Task instructions =>
Once the line with "R4: 150k (GND, VB) -> 150k (+9V, VB)" is found in the entries below, repeat that line and every one after it exactly, ending at the last.

(Difference listings)
- - - -

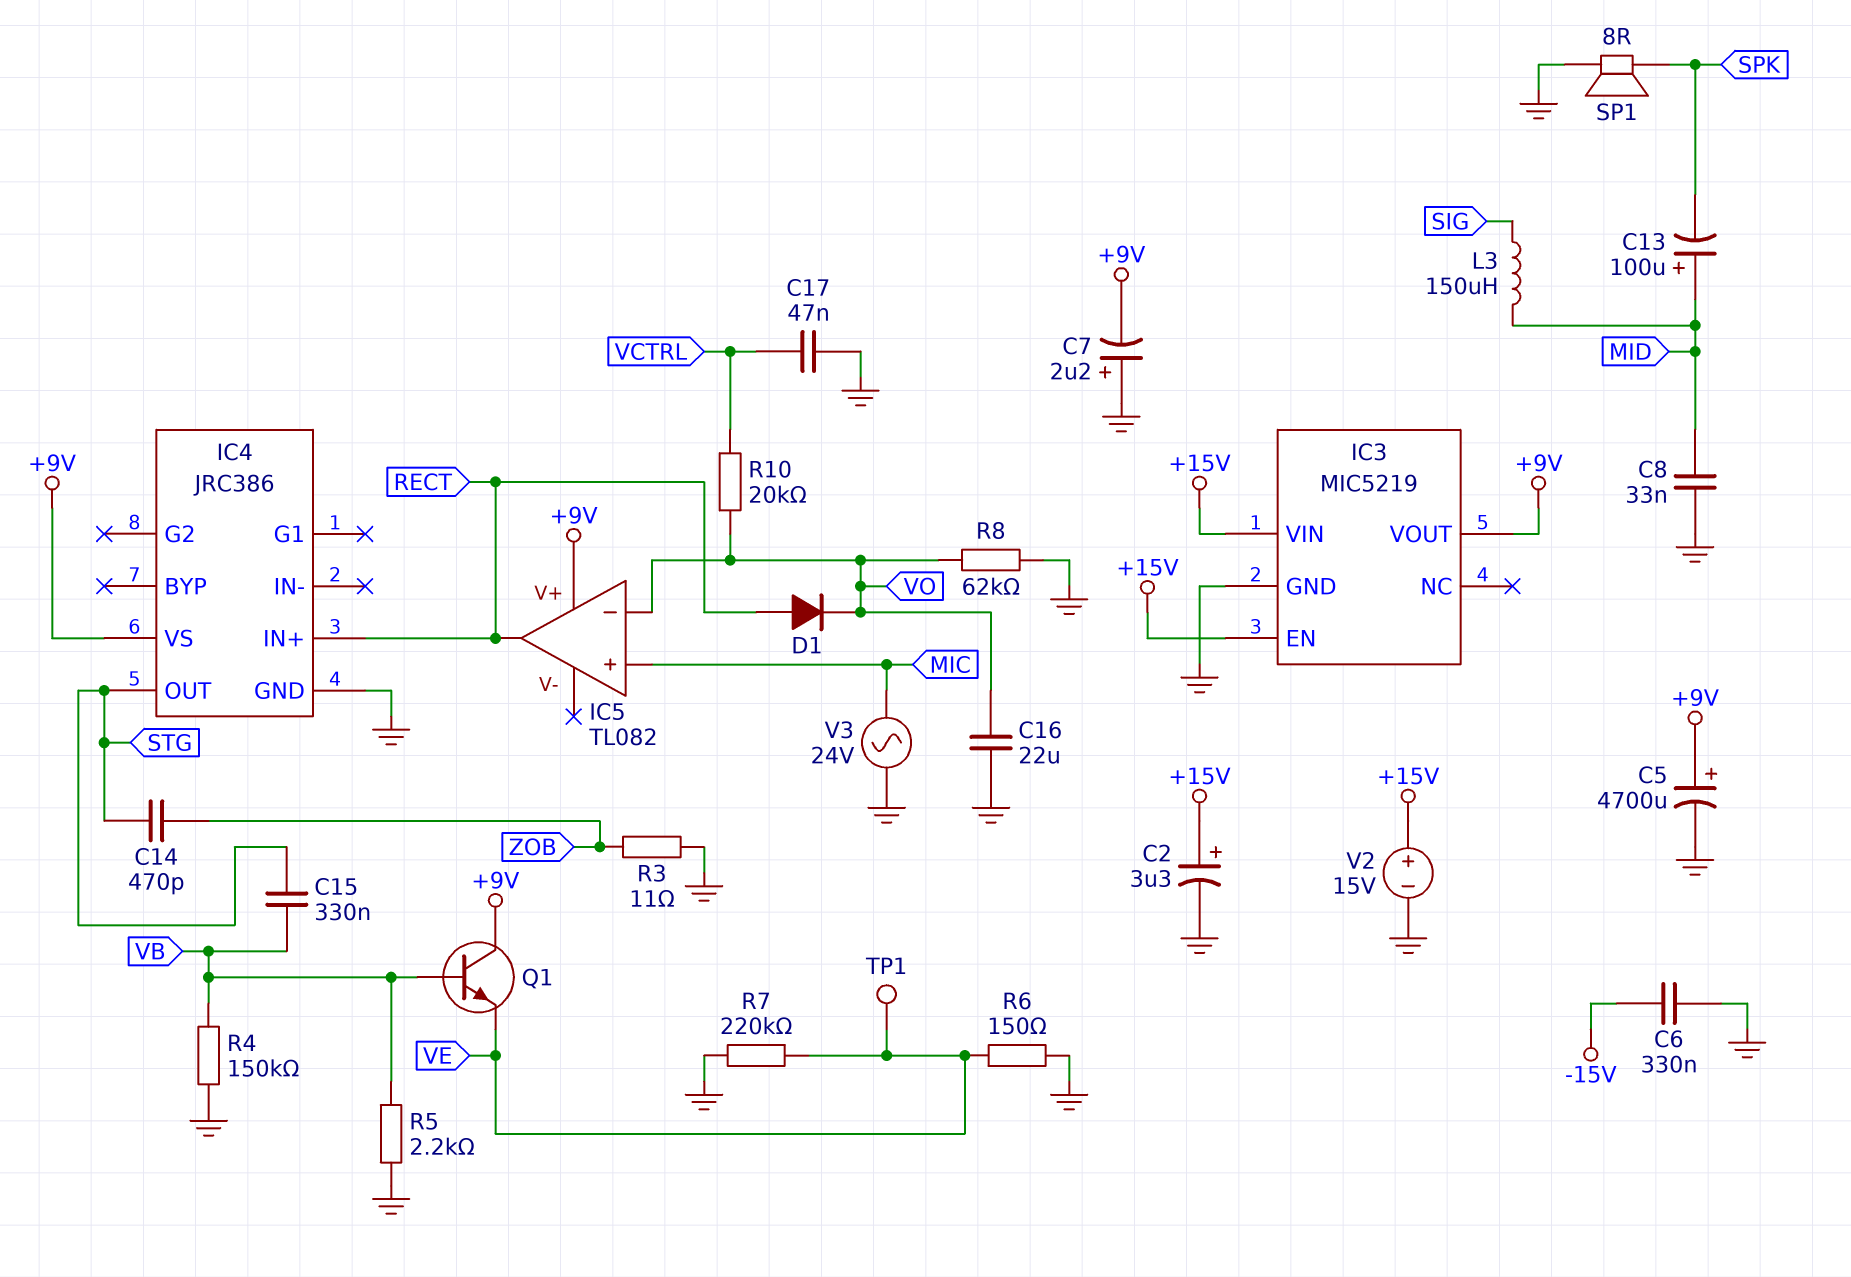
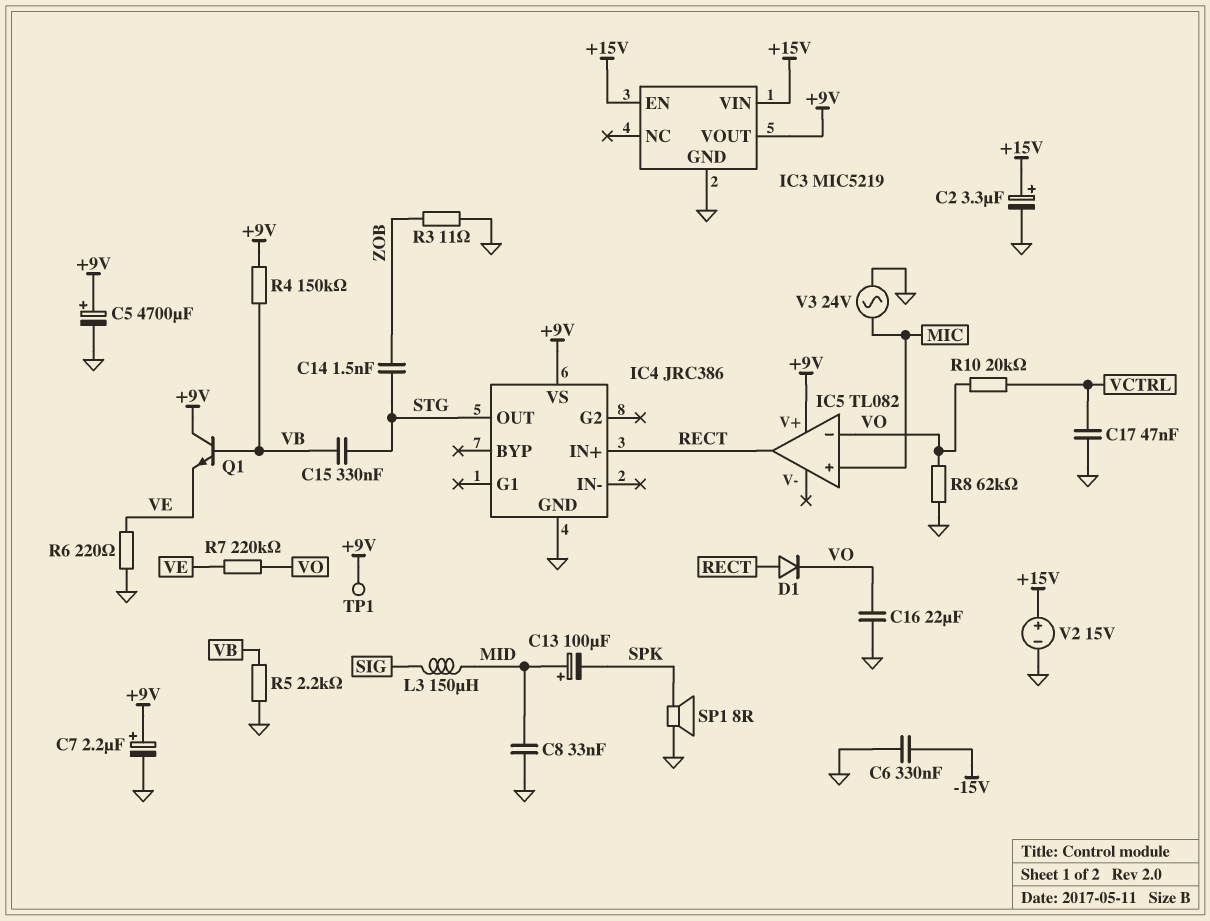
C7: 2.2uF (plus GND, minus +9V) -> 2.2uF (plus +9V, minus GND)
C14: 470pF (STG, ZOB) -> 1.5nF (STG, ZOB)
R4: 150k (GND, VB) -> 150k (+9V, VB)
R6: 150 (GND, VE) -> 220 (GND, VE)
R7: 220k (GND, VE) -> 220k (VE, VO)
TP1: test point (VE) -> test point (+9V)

- - - -

Answer space =>
R4: 150k (GND, VB) -> 150k (+9V, VB)
R6: 150 (GND, VE) -> 220 (GND, VE)
R7: 220k (GND, VE) -> 220k (VE, VO)
TP1: test point (VE) -> test point (+9V)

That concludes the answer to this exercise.